_Brief_
Wherever a line below holds the word "green", copy that line.

_Material provided_
▬▬▬▬▬▬
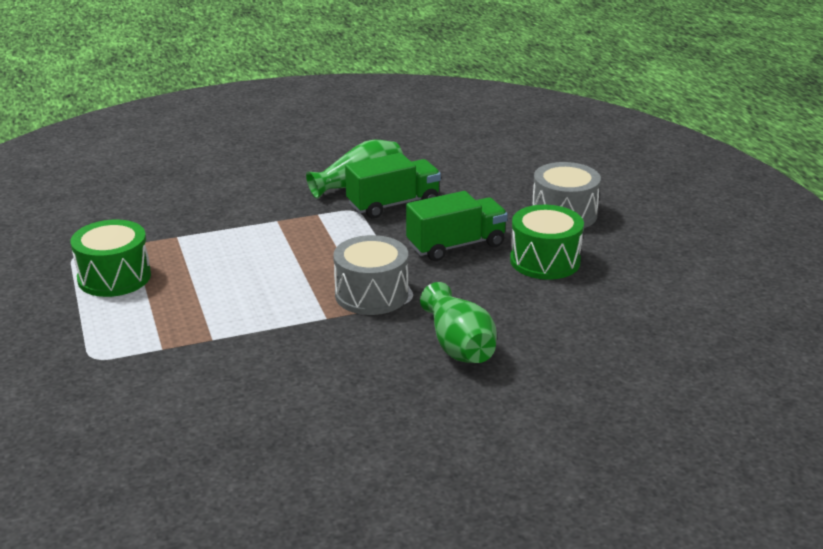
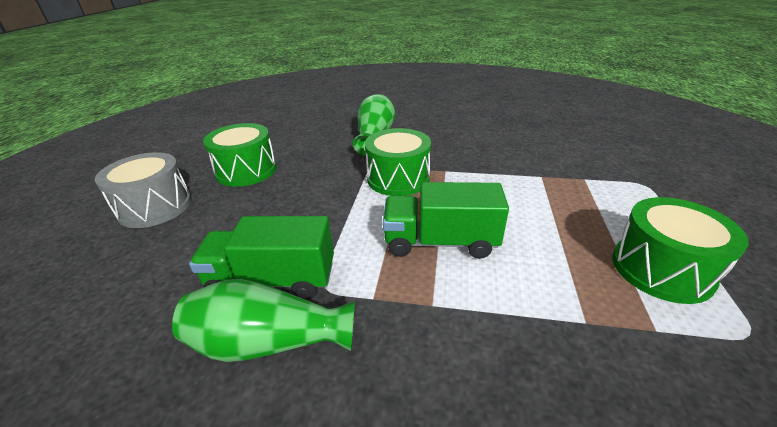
camera: 150 degrees left, 5 degrees up
(371, 294) = (398, 179): grey drum -> green drum
(456, 245) = (285, 202): green truck -> green truck (440, 242)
▬▬▬▬▬▬
_Result_
(371, 294) = (398, 179): grey drum -> green drum
(456, 245) = (285, 202): green truck -> green truck (440, 242)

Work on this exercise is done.